# EXERCISE AIM:
Only the lines from the one containing "C3: 150uF (plus" through the last line below should be written out, exactly and with both ends kept.

(Stored entries)
========================================
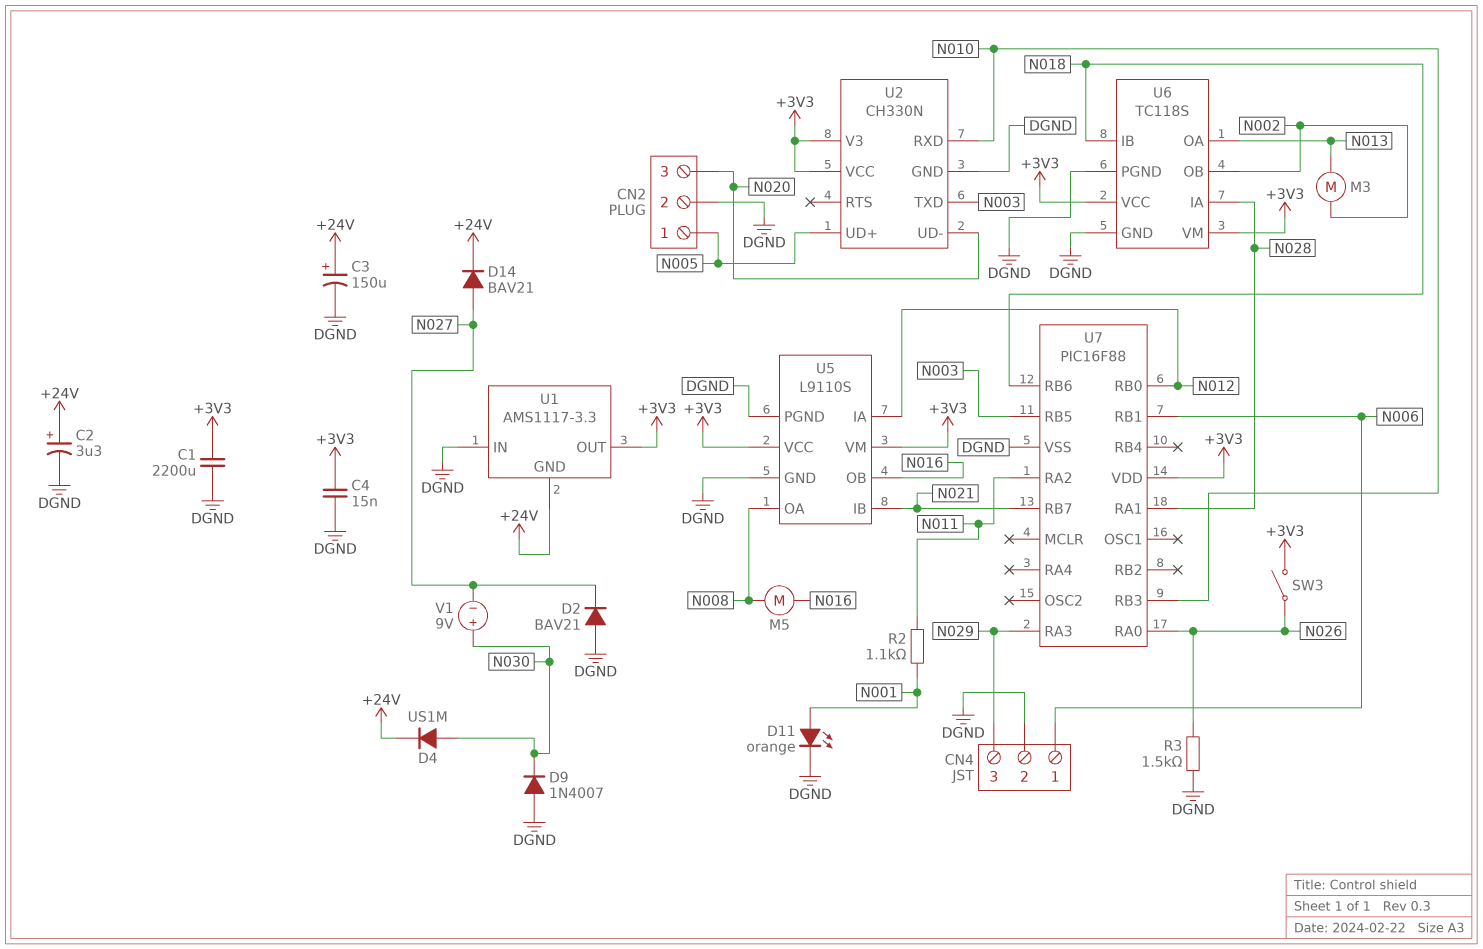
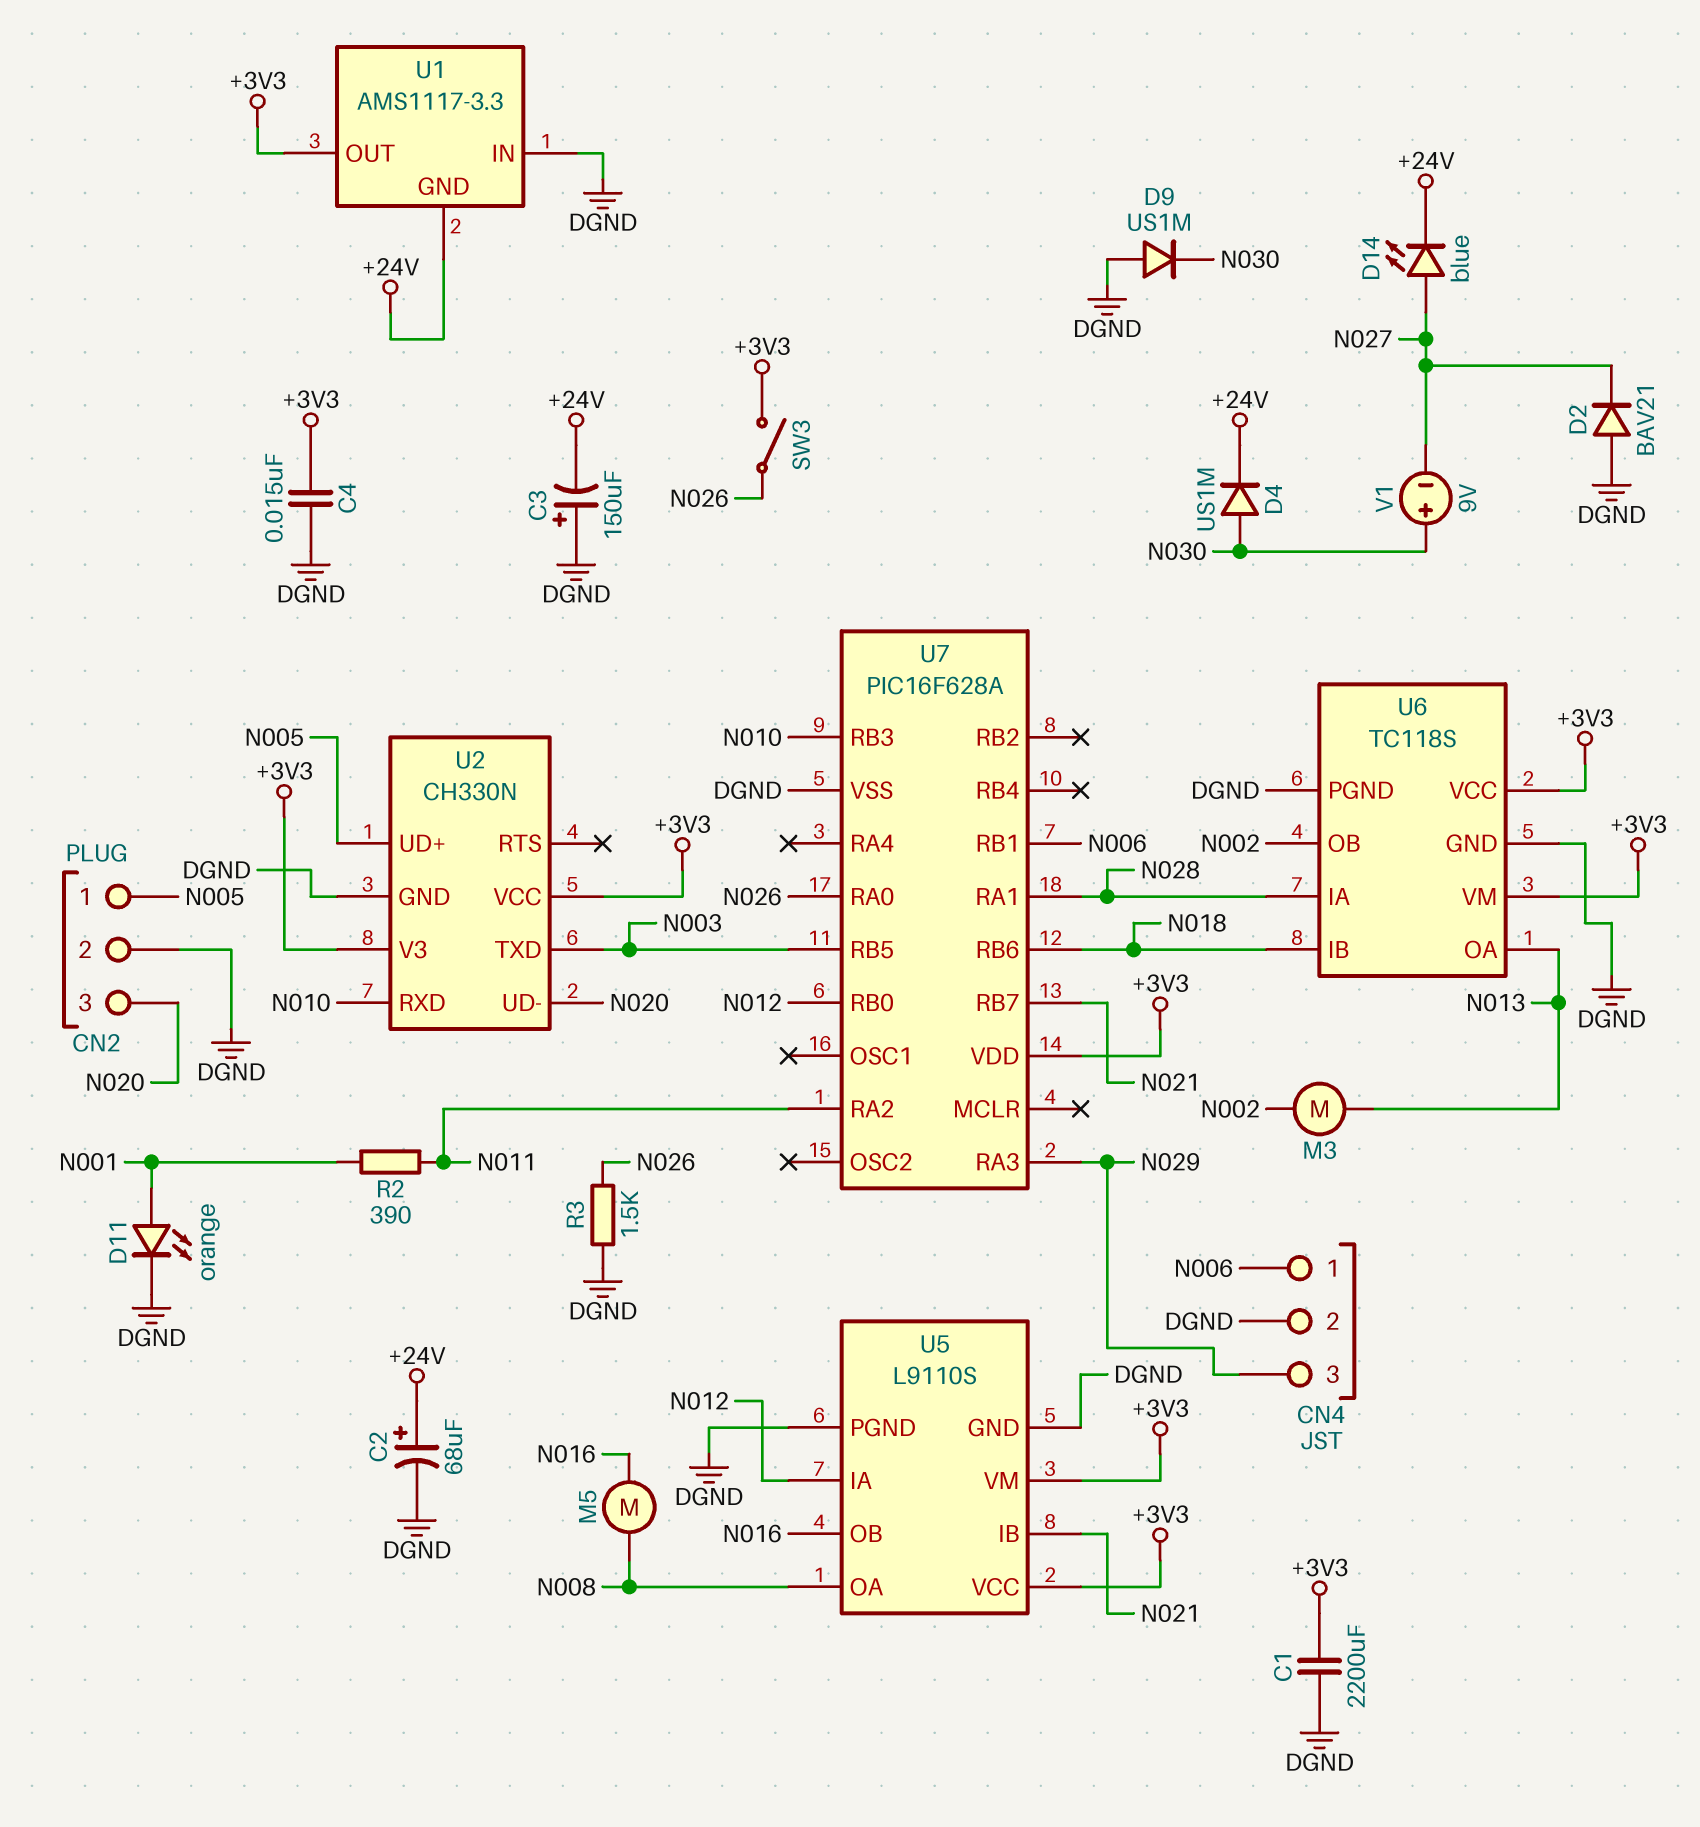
C2: 3.3uF (plus +24V, minus DGND) -> 68uF (plus +24V, minus DGND)
C3: 150uF (plus +24V, minus DGND) -> 150uF (plus DGND, minus +24V)
D9: diode 1N4007 (A DGND, K N030) -> diode US1M (A DGND, K N030)
D14: diode BAV21 (A N027, K +24V) -> LED blue (A N027, K +24V)
R2: 1.1k (N001, N011) -> 390 (N001, N011)
U7: PIC16F88 -> PIC16F628A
========================================
# WRITTEN ANSWER:
C3: 150uF (plus +24V, minus DGND) -> 150uF (plus DGND, minus +24V)
D9: diode 1N4007 (A DGND, K N030) -> diode US1M (A DGND, K N030)
D14: diode BAV21 (A N027, K +24V) -> LED blue (A N027, K +24V)
R2: 1.1k (N001, N011) -> 390 (N001, N011)
U7: PIC16F88 -> PIC16F628A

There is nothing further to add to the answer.